> _INSTRUCTIONS FOR THE TASK_:
Look through the material below. Return exactly the lines from the one with "green teapot: 2 -> 1" through the one with "purple headphones: 2 -> 3", both included.

> _GIVEN RECORDS_:
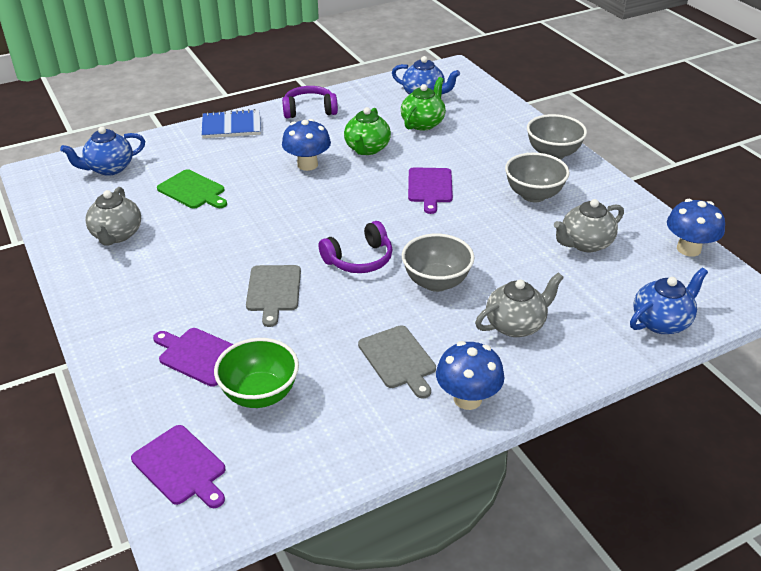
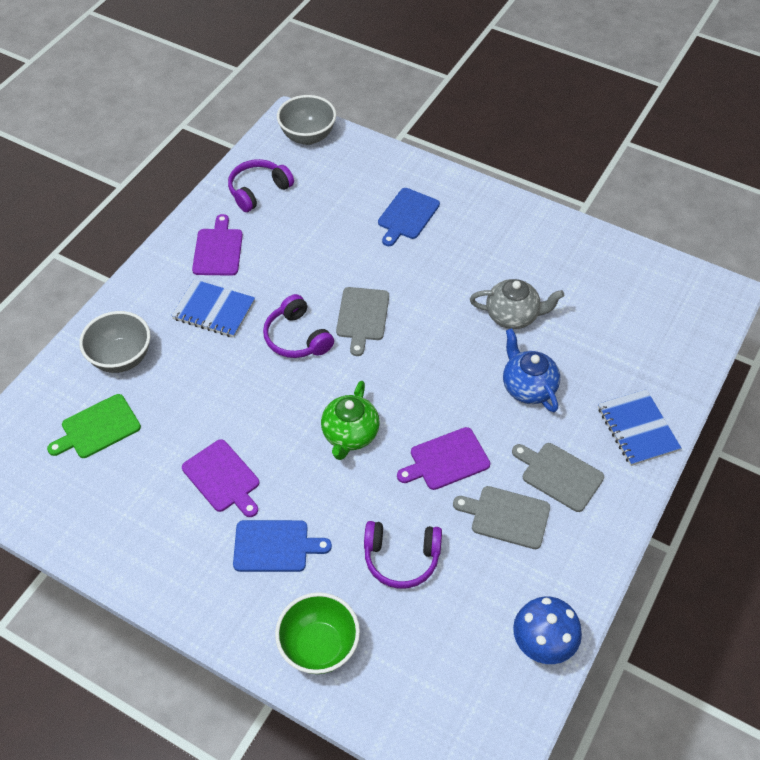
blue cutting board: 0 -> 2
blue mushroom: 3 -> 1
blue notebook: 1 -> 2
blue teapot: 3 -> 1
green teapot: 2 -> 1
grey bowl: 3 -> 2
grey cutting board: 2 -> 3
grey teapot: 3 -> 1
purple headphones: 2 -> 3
==
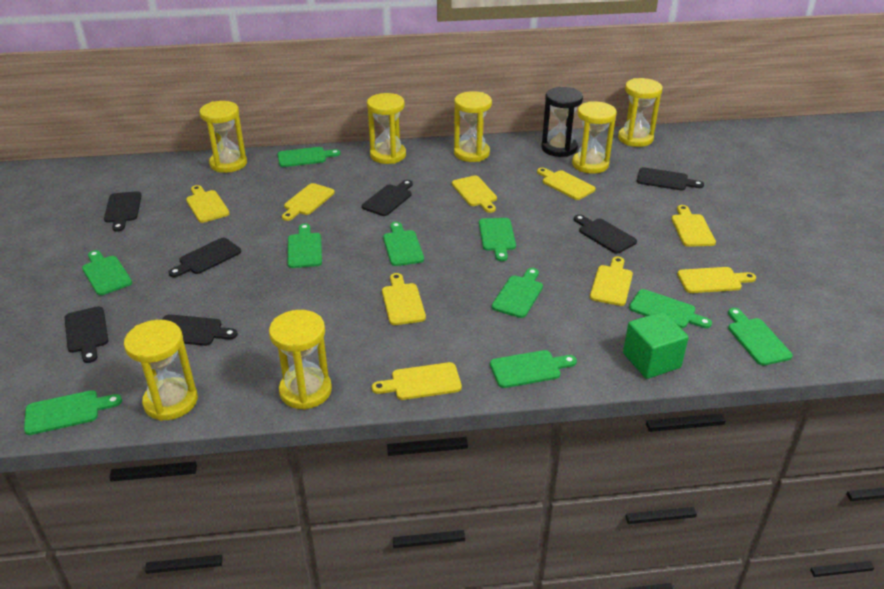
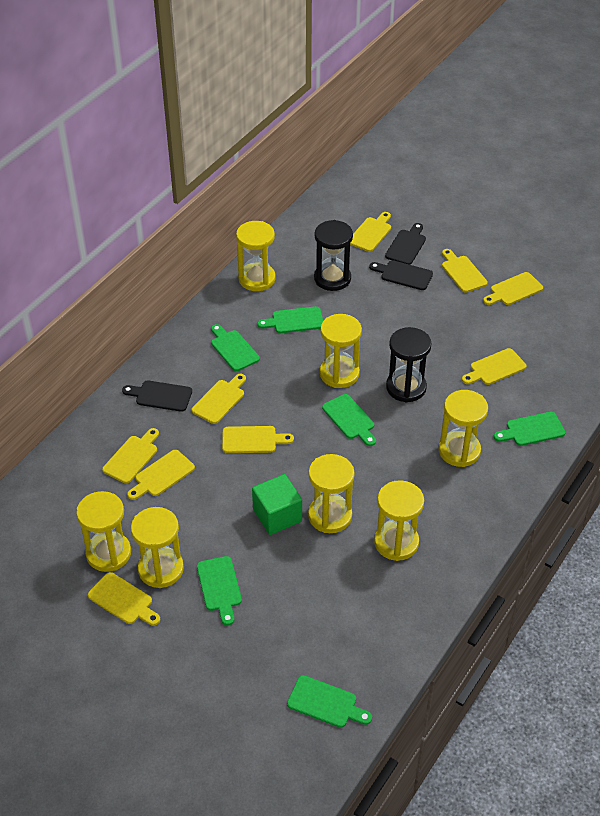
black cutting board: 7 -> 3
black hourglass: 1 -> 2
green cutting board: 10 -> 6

> _OUTPUT OF THE EXERCISE_:
green teapot: 2 -> 1
grey bowl: 3 -> 2
grey cutting board: 2 -> 3
grey teapot: 3 -> 1
purple headphones: 2 -> 3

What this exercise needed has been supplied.